-- Задание --
Верните все записи, приведённые ниже, строка в строку и без каких-либо изменений.

-- Исходные данные --
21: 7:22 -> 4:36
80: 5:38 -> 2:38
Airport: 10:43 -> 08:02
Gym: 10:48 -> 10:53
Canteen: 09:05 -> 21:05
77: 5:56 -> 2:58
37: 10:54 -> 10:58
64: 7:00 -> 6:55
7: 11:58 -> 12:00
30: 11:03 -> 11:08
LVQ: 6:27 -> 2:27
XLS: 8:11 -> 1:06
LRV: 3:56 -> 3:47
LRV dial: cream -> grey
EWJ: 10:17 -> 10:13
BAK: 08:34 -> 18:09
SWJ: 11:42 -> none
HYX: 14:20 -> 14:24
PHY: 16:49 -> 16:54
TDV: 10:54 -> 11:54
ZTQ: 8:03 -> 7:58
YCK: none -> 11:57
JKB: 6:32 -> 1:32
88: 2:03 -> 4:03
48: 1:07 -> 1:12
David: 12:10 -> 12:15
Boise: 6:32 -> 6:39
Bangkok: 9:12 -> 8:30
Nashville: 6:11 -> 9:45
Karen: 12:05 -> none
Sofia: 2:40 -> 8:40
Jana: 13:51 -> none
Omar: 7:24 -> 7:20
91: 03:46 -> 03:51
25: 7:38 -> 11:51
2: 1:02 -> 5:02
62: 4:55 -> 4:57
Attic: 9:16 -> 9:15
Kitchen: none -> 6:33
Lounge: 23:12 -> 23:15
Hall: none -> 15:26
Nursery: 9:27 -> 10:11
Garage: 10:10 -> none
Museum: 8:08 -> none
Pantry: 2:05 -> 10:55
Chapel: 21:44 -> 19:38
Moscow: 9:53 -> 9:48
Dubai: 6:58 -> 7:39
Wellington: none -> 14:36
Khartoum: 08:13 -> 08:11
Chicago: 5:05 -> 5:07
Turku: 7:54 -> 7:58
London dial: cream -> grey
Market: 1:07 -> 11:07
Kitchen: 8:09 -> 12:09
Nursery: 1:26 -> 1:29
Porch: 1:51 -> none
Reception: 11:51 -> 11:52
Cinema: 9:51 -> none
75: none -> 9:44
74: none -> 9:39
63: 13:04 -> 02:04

-- Образец решения --
21: 7:22 -> 4:36
80: 5:38 -> 2:38
Airport: 10:43 -> 08:02
Gym: 10:48 -> 10:53
Canteen: 09:05 -> 21:05
77: 5:56 -> 2:58
37: 10:54 -> 10:58
64: 7:00 -> 6:55
7: 11:58 -> 12:00
30: 11:03 -> 11:08
LVQ: 6:27 -> 2:27
XLS: 8:11 -> 1:06
LRV: 3:56 -> 3:47
LRV dial: cream -> grey
EWJ: 10:17 -> 10:13
BAK: 08:34 -> 18:09
SWJ: 11:42 -> none
HYX: 14:20 -> 14:24
PHY: 16:49 -> 16:54
TDV: 10:54 -> 11:54
ZTQ: 8:03 -> 7:58
YCK: none -> 11:57
JKB: 6:32 -> 1:32
88: 2:03 -> 4:03
48: 1:07 -> 1:12
David: 12:10 -> 12:15
Boise: 6:32 -> 6:39
Bangkok: 9:12 -> 8:30
Nashville: 6:11 -> 9:45
Karen: 12:05 -> none
Sofia: 2:40 -> 8:40
Jana: 13:51 -> none
Omar: 7:24 -> 7:20
91: 03:46 -> 03:51
25: 7:38 -> 11:51
2: 1:02 -> 5:02
62: 4:55 -> 4:57
Attic: 9:16 -> 9:15
Kitchen: none -> 6:33
Lounge: 23:12 -> 23:15
Hall: none -> 15:26
Nursery: 9:27 -> 10:11
Garage: 10:10 -> none
Museum: 8:08 -> none
Pantry: 2:05 -> 10:55
Chapel: 21:44 -> 19:38
Moscow: 9:53 -> 9:48
Dubai: 6:58 -> 7:39
Wellington: none -> 14:36
Khartoum: 08:13 -> 08:11
Chicago: 5:05 -> 5:07
Turku: 7:54 -> 7:58
London dial: cream -> grey
Market: 1:07 -> 11:07
Kitchen: 8:09 -> 12:09
Nursery: 1:26 -> 1:29
Porch: 1:51 -> none
Reception: 11:51 -> 11:52
Cinema: 9:51 -> none
75: none -> 9:44
74: none -> 9:39
63: 13:04 -> 02:04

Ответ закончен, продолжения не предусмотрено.